=== Data excerpts ===

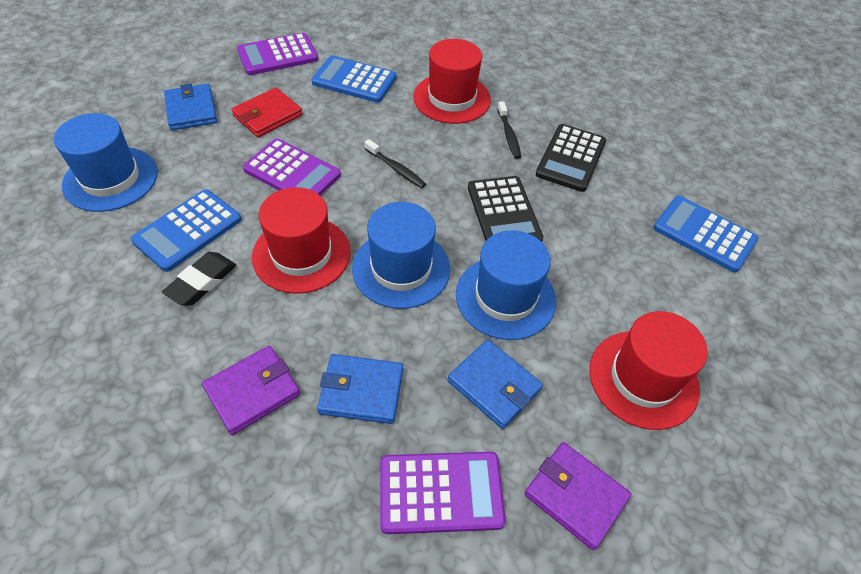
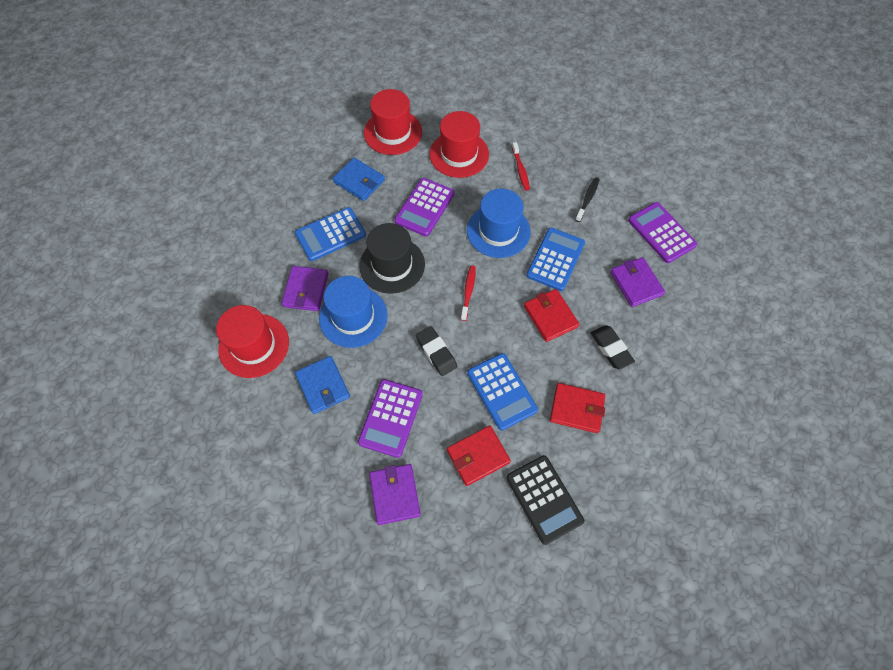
black calculator: 2 -> 1
black eraser: 1 -> 2
black hat: 0 -> 1
black toothbrush: 2 -> 1
blue hat: 3 -> 2
blue wallet: 3 -> 2
purple wallet: 2 -> 3
red toothbrush: 0 -> 2
red wallet: 1 -> 3

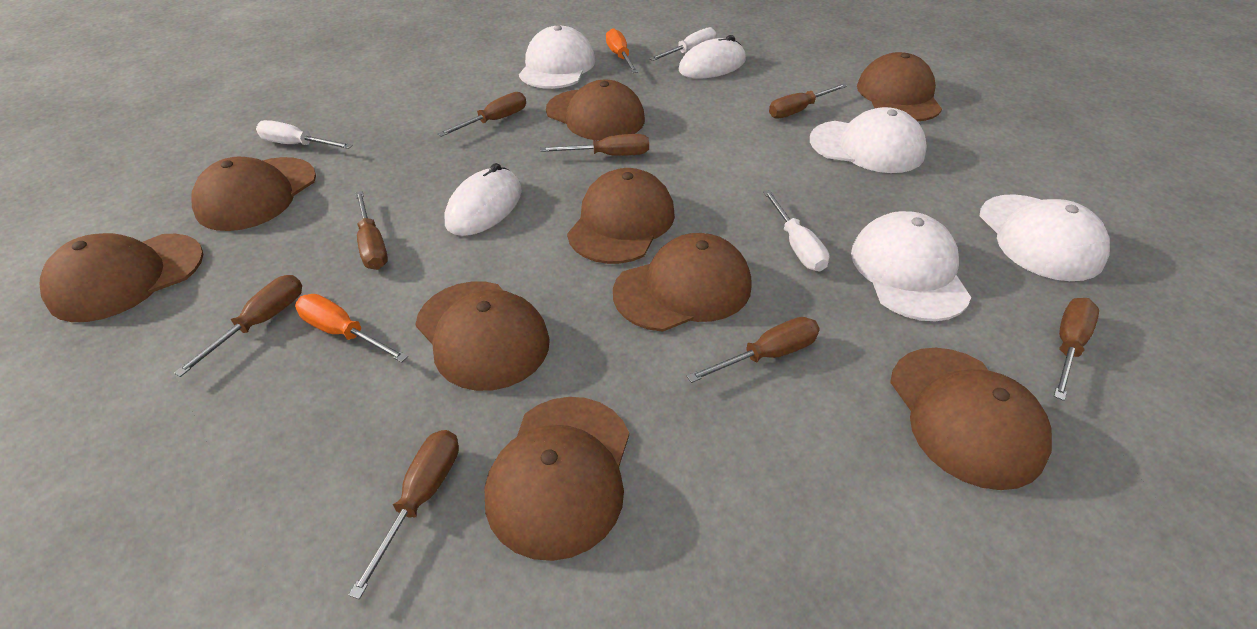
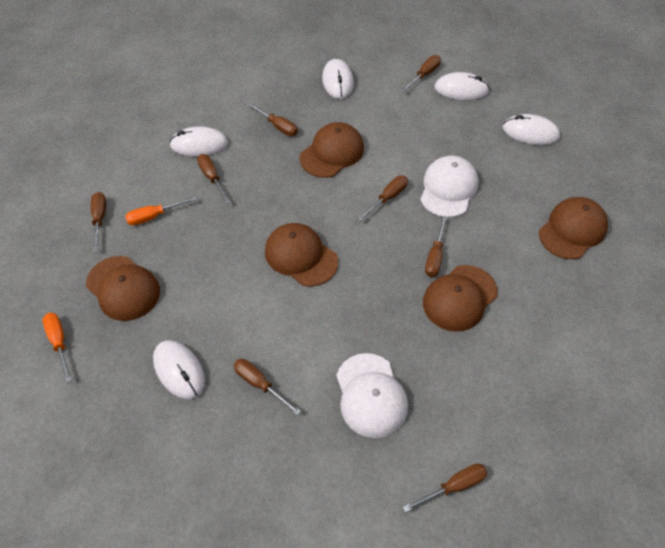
brown cap: 9 -> 5
white cap: 4 -> 2
white mouse: 2 -> 5
white screwdriver: 3 -> 0

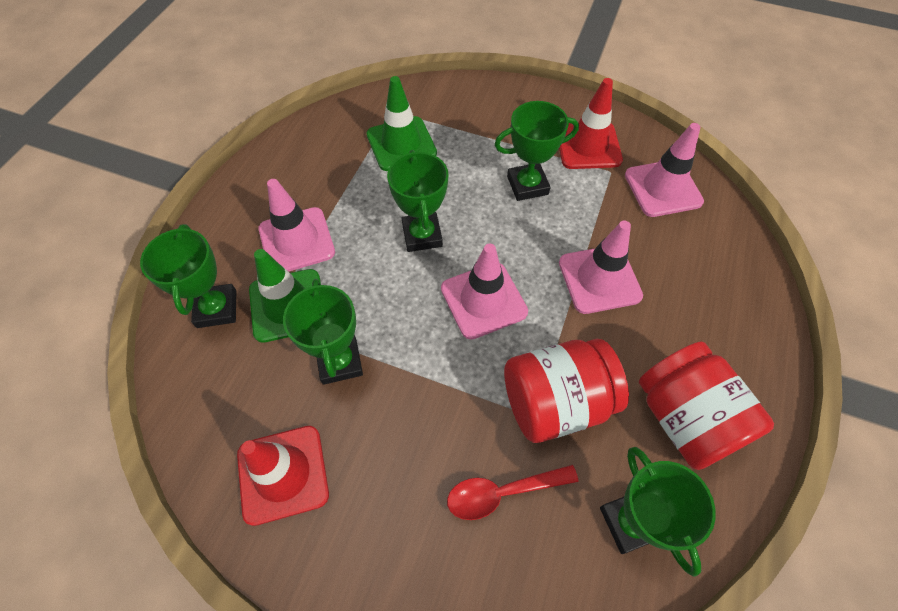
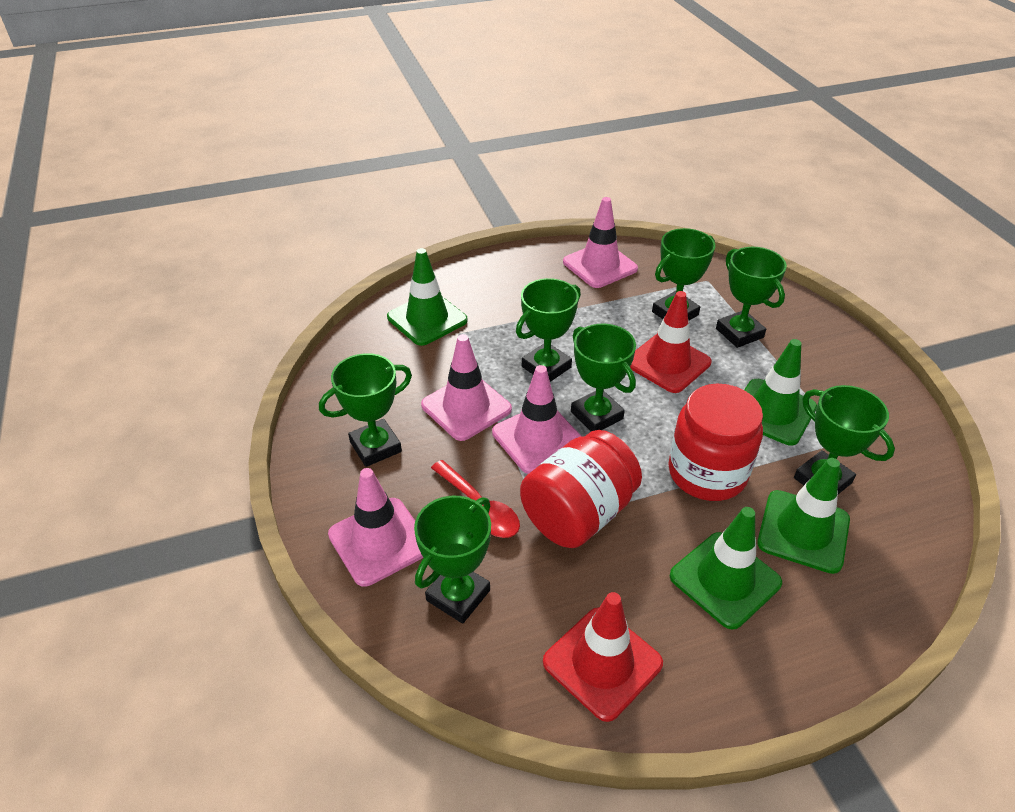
green traffic cone: 2 -> 4
green trophy: 5 -> 7

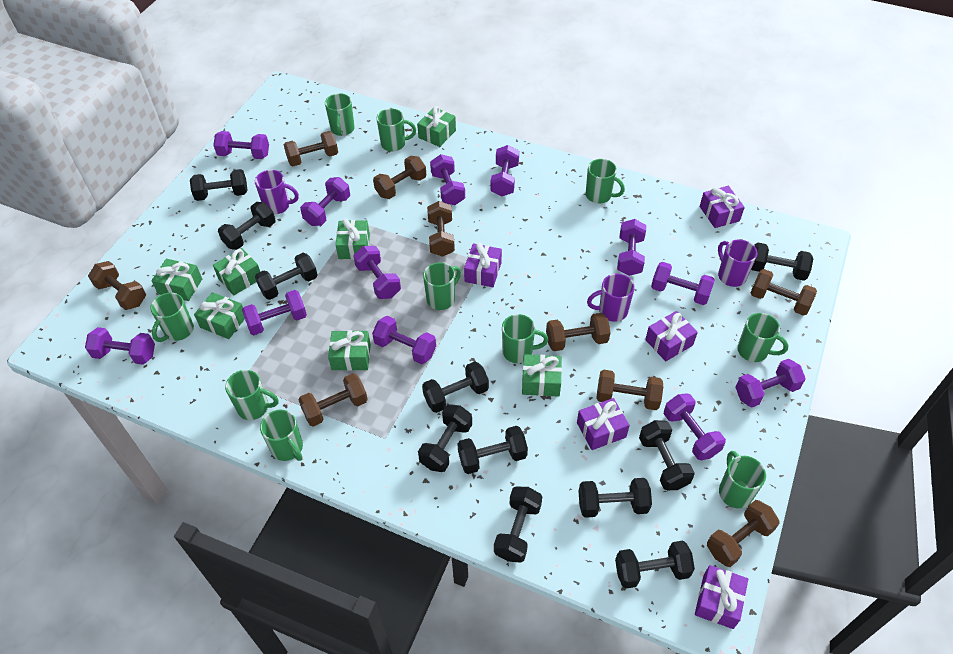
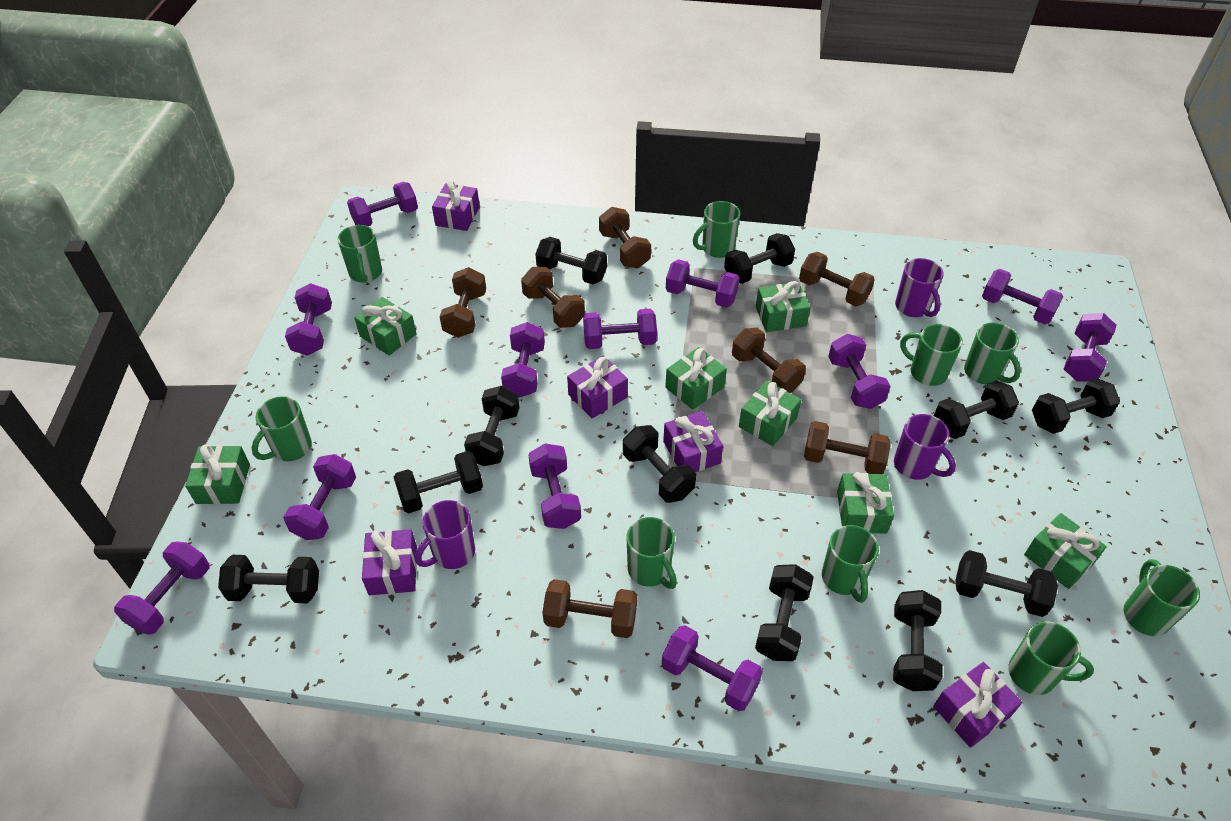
brown dumbbell: 9 -> 7
green mug: 10 -> 9

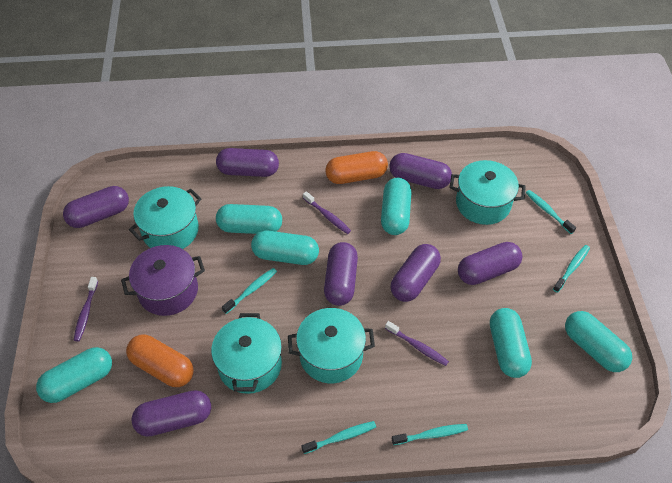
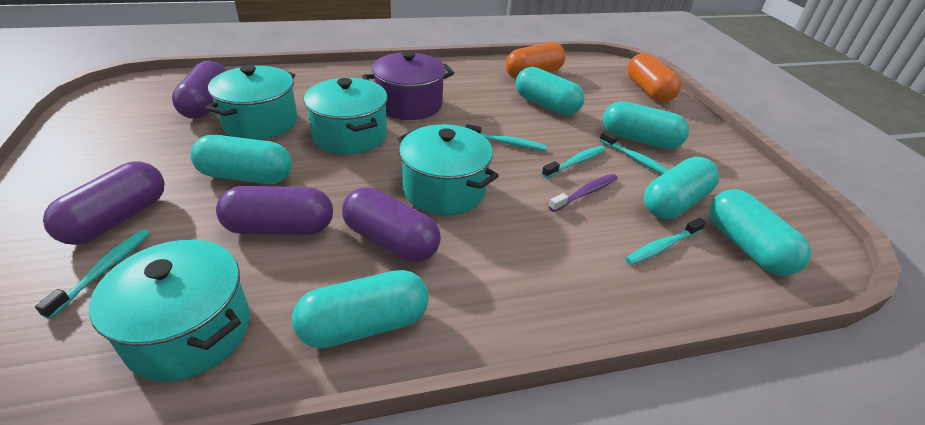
purple capsule: 7 -> 4
purple toothbrush: 3 -> 1

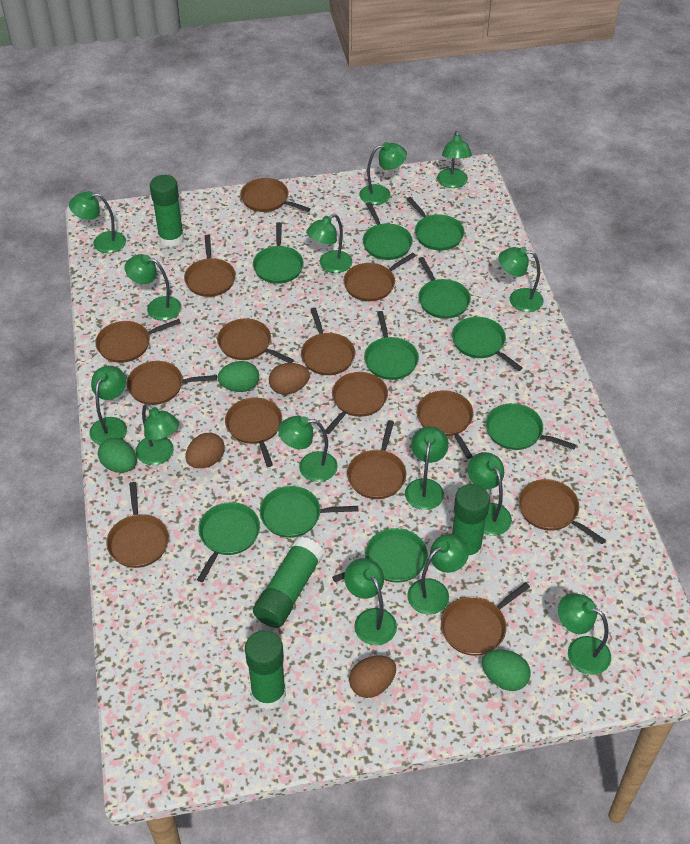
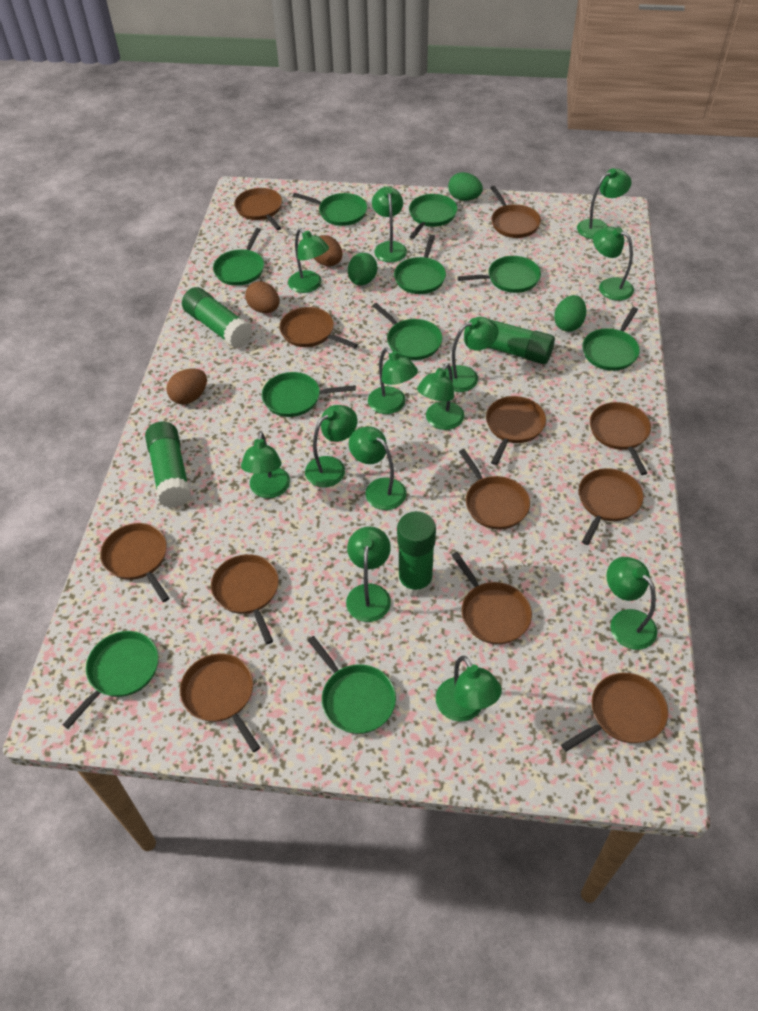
brown pan: 14 -> 12
green lamp: 14 -> 13

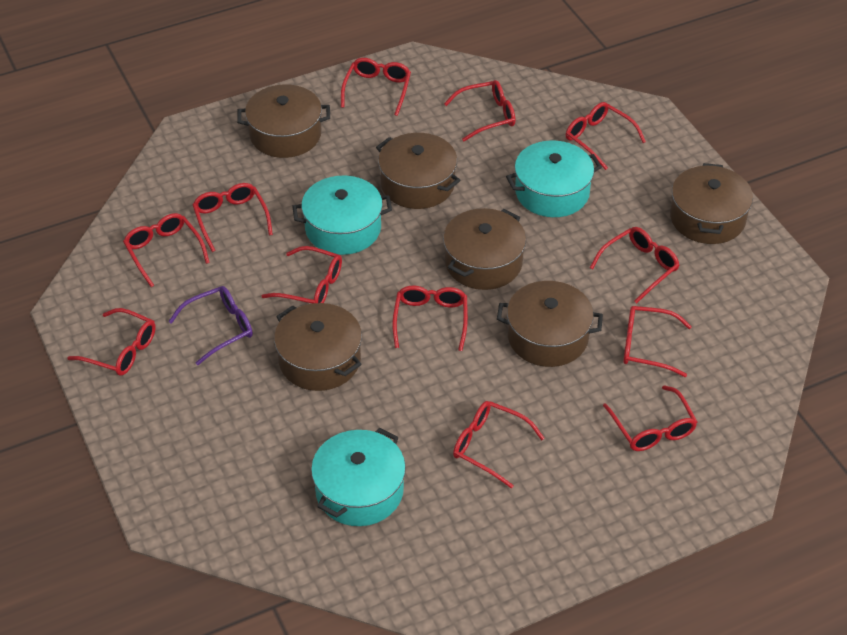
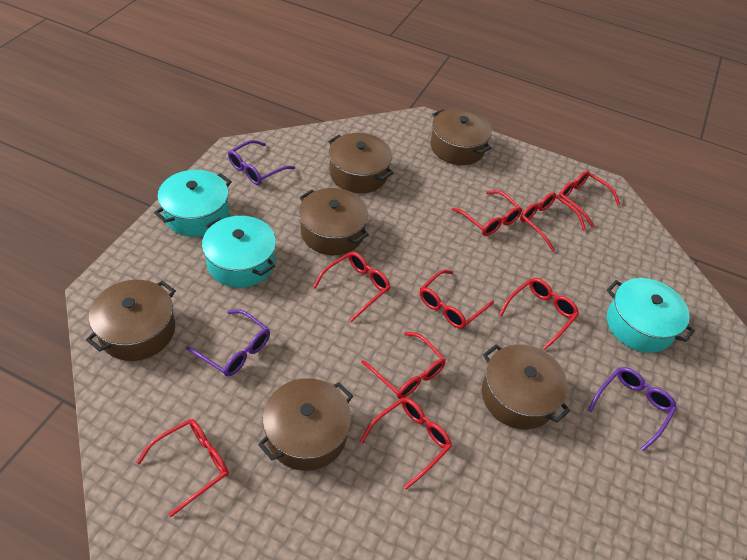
purple glasses: 1 -> 3
red glasses: 12 -> 9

===

**What is expected:** Using the entries above, work out how many lines contain the string "green". Respond with that number alone.

**Written solution:** 4